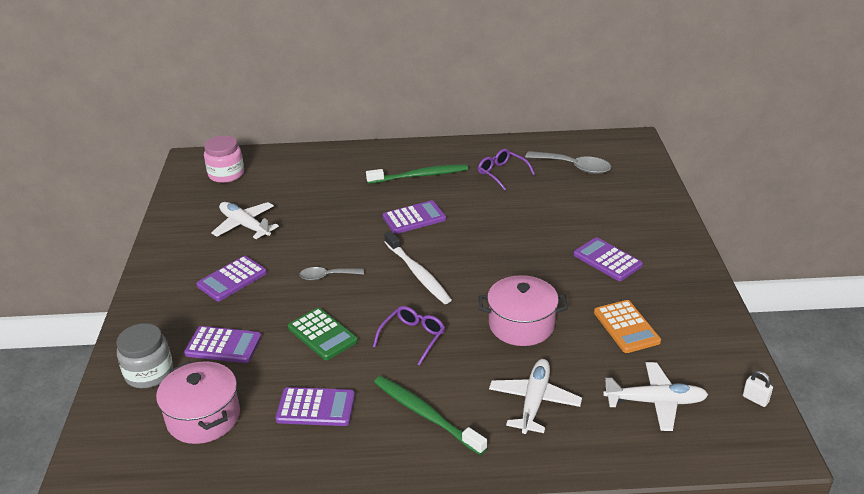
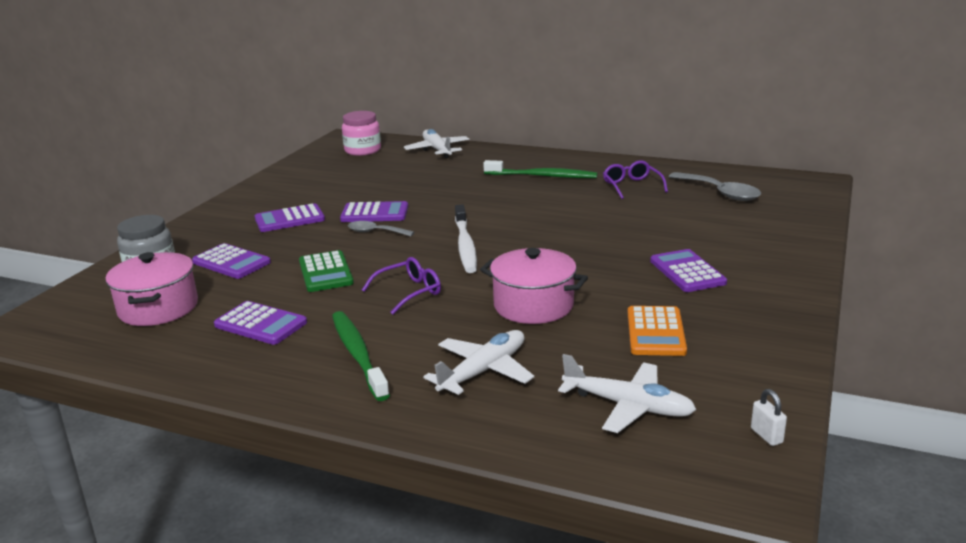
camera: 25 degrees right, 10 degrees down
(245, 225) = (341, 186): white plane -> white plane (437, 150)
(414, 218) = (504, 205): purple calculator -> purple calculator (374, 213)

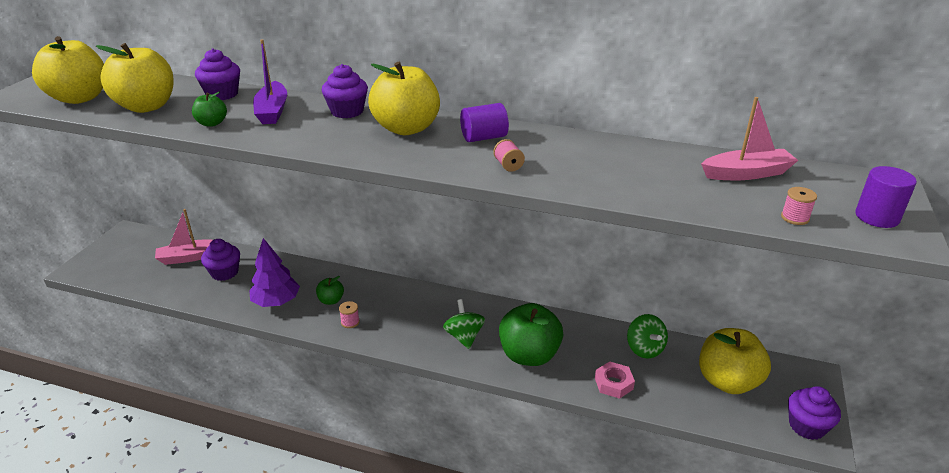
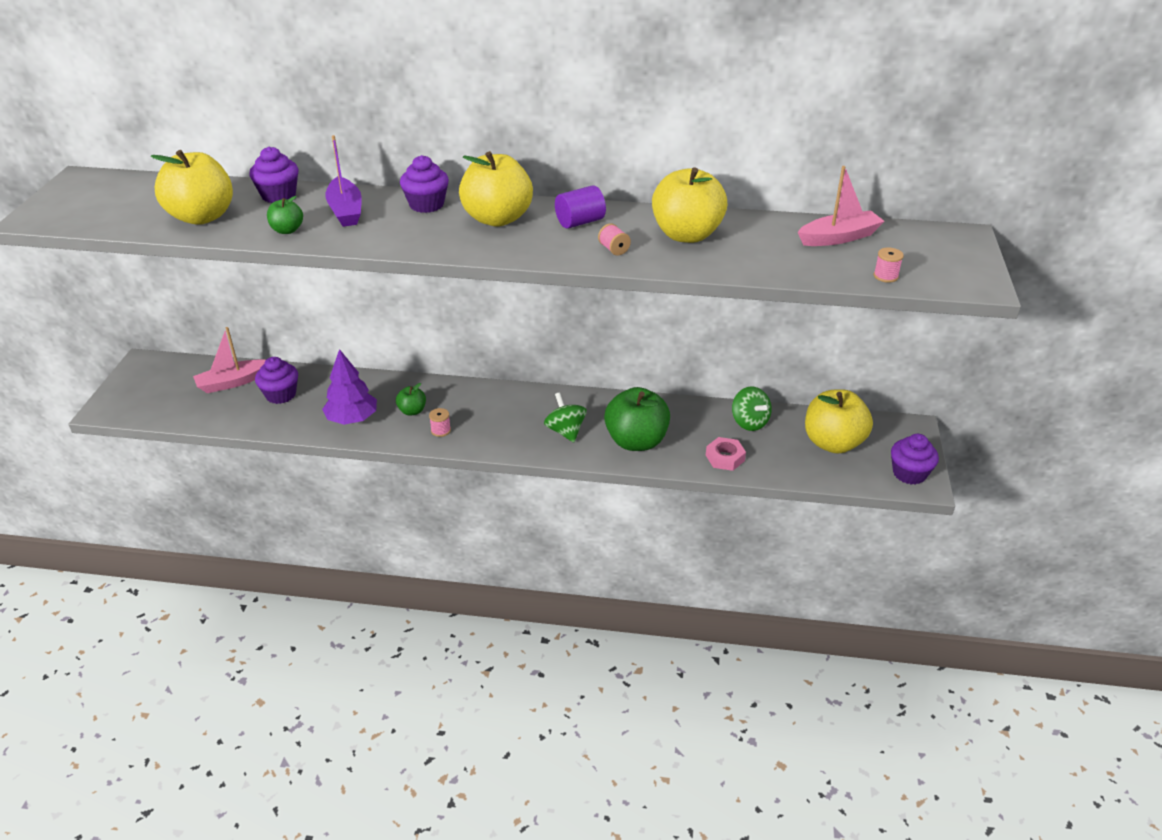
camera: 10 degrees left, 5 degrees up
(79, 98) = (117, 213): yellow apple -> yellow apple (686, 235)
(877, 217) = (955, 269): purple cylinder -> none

********************

§ How to complete this task: Reproduce the listing verbatim, and keep the pictures out of the copy.

§ Answer space:
camera: 25 degrees right, 10 degrees down
(245, 225) = (341, 186): white plane -> white plane (437, 150)
(414, 218) = (504, 205): purple calculator -> purple calculator (374, 213)

camera: 10 degrees left, 5 degrees up
(79, 98) = (117, 213): yellow apple -> yellow apple (686, 235)
(877, 217) = (955, 269): purple cylinder -> none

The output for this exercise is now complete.